--- TASK INPUT Enclosed Below ---

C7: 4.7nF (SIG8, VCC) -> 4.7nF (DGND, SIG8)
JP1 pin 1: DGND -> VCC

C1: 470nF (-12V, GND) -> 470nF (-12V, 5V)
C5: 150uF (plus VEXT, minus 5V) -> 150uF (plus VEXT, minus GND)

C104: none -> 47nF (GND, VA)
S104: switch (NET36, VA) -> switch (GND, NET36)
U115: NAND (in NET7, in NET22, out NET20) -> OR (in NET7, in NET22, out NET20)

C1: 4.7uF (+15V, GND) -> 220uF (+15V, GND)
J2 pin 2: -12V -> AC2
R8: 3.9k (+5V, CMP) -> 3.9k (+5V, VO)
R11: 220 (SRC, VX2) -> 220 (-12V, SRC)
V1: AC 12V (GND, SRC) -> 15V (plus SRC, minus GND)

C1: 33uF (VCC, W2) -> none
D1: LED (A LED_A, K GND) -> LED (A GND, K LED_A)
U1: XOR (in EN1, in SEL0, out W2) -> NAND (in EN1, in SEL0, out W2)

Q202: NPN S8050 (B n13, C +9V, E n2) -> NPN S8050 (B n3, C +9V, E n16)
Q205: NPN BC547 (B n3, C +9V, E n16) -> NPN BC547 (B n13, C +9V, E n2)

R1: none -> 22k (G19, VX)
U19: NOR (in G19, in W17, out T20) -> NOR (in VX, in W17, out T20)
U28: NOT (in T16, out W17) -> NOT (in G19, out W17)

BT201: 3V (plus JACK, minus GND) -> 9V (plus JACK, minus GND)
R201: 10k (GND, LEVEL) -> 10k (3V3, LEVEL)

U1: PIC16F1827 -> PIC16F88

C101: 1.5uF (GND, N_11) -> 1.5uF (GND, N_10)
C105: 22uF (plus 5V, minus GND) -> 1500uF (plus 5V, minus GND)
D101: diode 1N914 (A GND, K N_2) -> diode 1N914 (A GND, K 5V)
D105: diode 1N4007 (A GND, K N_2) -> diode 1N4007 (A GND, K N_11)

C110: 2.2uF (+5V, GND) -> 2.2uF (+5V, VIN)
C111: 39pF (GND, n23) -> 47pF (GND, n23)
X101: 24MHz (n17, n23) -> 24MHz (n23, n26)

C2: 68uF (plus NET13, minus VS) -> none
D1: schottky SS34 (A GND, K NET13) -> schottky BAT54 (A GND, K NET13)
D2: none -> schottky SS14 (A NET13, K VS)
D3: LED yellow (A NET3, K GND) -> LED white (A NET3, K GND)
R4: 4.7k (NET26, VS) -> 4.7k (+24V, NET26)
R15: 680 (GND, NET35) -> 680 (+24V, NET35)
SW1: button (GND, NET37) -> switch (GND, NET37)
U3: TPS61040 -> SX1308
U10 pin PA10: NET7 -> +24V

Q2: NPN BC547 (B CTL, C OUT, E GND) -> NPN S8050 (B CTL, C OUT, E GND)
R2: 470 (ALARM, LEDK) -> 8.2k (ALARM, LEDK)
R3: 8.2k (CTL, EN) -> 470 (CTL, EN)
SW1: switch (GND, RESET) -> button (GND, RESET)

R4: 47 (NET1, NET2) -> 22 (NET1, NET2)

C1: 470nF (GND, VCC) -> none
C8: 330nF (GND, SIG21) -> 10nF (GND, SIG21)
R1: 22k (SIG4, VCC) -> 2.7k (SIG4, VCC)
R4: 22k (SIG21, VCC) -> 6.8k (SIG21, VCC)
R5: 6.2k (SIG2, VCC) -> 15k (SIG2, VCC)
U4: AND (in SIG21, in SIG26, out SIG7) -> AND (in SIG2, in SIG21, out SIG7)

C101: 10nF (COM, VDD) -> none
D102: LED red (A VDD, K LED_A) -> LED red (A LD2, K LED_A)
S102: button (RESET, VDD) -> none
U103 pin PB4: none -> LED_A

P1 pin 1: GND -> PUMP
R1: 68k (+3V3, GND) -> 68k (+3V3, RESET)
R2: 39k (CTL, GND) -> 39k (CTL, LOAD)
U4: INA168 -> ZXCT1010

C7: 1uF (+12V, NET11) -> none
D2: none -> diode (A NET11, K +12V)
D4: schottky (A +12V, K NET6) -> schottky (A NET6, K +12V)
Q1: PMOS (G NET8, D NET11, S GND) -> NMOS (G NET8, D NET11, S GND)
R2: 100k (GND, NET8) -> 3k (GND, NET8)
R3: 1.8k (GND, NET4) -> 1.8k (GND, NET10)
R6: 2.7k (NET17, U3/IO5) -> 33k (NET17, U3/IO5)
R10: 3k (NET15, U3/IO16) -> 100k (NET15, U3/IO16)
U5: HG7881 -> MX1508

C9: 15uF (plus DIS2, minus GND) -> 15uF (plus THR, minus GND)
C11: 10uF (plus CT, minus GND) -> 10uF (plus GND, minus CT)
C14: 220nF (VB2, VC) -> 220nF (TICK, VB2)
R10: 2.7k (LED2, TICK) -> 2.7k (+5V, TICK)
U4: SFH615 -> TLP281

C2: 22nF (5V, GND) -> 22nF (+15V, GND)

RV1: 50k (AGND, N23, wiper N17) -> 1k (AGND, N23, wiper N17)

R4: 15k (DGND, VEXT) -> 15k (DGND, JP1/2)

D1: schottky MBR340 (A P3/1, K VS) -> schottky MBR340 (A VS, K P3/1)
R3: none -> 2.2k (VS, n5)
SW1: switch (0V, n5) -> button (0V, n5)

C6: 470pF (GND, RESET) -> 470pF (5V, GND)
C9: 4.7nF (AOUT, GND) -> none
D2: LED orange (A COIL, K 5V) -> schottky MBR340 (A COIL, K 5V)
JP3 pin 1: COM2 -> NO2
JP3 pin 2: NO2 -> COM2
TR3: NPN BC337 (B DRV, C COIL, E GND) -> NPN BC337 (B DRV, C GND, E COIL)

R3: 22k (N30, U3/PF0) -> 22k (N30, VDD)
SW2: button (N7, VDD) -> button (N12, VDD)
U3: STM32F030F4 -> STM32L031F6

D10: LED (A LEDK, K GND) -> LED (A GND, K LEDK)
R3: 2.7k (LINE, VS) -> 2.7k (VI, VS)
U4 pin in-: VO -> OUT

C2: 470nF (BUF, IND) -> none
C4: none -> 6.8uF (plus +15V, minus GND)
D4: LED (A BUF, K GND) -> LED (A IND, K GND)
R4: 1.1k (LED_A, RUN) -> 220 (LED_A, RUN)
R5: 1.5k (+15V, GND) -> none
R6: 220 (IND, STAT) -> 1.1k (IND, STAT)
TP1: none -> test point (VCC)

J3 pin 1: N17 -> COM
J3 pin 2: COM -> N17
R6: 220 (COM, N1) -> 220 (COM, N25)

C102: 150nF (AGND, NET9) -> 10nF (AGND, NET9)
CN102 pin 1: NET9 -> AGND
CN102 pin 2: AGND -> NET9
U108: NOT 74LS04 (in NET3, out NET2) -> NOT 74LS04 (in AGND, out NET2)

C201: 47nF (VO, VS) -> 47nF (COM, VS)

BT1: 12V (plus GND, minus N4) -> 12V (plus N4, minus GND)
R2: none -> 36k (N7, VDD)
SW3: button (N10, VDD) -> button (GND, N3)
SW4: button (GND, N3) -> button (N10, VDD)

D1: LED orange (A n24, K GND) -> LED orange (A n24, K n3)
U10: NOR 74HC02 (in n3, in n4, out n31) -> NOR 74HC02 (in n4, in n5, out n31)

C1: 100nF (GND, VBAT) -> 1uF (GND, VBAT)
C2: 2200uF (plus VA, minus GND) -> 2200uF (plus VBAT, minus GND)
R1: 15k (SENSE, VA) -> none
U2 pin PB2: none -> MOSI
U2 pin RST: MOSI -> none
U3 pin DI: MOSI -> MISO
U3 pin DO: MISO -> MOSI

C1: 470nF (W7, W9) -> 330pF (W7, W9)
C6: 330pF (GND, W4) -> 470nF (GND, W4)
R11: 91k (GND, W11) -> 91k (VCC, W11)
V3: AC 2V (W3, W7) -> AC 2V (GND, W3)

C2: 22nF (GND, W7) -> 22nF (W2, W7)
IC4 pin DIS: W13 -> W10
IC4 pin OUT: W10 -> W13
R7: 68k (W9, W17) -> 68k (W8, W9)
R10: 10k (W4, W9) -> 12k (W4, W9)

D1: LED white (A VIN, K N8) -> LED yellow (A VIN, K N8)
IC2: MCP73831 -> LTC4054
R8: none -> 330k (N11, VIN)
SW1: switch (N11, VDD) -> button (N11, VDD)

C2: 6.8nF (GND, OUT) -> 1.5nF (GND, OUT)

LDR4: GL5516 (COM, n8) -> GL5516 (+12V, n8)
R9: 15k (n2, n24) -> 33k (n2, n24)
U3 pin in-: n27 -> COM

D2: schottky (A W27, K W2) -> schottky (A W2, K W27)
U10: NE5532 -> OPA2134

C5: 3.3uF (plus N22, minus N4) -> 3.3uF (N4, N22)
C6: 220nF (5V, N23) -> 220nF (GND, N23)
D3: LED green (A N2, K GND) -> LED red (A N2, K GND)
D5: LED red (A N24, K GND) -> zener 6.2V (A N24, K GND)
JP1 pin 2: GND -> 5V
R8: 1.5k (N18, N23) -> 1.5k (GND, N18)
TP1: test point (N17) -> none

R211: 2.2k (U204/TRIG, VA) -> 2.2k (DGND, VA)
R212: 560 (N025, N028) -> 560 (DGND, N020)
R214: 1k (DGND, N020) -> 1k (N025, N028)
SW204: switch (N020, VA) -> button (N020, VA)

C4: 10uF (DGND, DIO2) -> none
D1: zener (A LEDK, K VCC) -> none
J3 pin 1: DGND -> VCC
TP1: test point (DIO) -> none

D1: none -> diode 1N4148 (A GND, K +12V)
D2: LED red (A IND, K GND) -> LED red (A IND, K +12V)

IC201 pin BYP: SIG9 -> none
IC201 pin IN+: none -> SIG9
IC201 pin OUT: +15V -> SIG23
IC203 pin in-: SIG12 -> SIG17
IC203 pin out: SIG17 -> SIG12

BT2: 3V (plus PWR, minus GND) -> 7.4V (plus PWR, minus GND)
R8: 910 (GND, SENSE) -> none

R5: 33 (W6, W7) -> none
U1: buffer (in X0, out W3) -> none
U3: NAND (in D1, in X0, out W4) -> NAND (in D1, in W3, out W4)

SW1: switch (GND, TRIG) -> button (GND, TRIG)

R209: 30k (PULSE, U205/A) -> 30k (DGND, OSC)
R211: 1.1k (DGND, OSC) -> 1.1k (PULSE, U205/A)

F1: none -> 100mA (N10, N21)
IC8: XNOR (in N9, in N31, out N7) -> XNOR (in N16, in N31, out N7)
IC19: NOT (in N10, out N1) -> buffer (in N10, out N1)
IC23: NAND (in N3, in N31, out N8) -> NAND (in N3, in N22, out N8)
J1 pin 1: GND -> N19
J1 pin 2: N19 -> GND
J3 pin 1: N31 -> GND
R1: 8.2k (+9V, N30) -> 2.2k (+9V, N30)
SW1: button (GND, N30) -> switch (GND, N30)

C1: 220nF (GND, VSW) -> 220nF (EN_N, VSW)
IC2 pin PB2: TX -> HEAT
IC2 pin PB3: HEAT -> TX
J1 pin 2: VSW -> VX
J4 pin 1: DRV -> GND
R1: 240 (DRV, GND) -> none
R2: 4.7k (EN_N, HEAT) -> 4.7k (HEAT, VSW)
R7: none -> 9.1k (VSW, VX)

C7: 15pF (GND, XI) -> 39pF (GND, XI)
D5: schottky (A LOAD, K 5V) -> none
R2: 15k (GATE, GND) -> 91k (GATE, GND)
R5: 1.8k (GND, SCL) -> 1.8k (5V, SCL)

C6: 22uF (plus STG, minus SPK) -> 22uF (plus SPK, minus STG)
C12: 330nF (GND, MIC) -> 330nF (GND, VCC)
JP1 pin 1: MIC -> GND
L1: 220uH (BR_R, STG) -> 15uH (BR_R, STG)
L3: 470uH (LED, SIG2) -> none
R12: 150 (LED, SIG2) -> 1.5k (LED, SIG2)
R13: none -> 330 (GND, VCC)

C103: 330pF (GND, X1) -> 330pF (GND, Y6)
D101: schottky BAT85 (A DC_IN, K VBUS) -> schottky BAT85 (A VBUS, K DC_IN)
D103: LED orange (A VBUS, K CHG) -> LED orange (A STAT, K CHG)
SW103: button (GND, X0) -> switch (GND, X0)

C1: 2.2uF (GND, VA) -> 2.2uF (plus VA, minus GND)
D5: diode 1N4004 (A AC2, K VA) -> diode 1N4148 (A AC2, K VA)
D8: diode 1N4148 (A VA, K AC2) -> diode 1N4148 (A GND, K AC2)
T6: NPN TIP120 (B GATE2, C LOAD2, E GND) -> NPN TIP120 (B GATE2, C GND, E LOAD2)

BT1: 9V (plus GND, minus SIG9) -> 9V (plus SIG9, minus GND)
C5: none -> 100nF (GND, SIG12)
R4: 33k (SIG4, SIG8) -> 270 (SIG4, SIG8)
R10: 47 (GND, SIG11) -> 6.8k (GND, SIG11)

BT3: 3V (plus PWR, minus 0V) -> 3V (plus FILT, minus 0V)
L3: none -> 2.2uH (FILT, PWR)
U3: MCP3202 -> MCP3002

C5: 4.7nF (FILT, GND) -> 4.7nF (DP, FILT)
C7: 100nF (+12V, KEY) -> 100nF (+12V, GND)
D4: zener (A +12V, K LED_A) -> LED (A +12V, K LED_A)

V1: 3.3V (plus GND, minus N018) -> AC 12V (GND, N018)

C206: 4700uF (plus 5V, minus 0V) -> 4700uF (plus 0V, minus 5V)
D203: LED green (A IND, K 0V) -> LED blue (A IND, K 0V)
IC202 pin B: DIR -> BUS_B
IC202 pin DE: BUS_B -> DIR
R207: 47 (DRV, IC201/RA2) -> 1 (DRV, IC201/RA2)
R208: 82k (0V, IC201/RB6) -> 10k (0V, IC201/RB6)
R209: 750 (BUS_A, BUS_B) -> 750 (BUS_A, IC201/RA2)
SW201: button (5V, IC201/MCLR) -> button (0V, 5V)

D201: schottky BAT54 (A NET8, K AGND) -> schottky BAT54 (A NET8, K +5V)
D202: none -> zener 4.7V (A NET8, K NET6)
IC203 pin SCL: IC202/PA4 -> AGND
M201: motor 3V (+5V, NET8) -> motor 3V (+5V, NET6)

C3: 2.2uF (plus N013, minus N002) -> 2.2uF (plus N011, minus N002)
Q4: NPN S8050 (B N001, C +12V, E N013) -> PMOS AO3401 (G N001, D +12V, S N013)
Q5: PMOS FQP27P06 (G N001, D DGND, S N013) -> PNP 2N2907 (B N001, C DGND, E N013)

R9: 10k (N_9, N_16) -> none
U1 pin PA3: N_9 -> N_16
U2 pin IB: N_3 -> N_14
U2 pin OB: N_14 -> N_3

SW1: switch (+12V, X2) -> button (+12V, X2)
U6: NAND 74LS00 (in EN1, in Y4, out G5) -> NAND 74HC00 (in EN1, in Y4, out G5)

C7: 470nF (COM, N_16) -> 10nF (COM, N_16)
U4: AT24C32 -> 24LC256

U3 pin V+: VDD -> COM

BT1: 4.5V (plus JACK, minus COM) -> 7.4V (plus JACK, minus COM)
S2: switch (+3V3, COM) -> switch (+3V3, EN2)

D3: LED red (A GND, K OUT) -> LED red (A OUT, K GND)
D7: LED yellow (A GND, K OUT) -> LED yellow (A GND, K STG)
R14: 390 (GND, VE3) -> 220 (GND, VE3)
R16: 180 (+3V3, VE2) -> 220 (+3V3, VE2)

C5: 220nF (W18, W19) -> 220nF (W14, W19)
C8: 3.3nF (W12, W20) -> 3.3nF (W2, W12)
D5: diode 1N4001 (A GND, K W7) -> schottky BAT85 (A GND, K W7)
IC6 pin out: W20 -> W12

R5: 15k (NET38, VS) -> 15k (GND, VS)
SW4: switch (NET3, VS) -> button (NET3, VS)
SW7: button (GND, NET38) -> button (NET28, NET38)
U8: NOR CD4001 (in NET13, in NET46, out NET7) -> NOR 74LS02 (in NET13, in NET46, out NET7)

--- End of Enclosed TASK INPUT ---

**INSTRUCTIONS FOR THE TASK**
Would you output, from the records above, exactly the run of lines that starts at the line containing "U5: HG7881 -> MX1508" and ends at the line containing "C2: 22nF (5V, GND) -> 22nF (+15V, GND)", and only that run?

**ANSWER BELOW**
U5: HG7881 -> MX1508

C9: 15uF (plus DIS2, minus GND) -> 15uF (plus THR, minus GND)
C11: 10uF (plus CT, minus GND) -> 10uF (plus GND, minus CT)
C14: 220nF (VB2, VC) -> 220nF (TICK, VB2)
R10: 2.7k (LED2, TICK) -> 2.7k (+5V, TICK)
U4: SFH615 -> TLP281

C2: 22nF (5V, GND) -> 22nF (+15V, GND)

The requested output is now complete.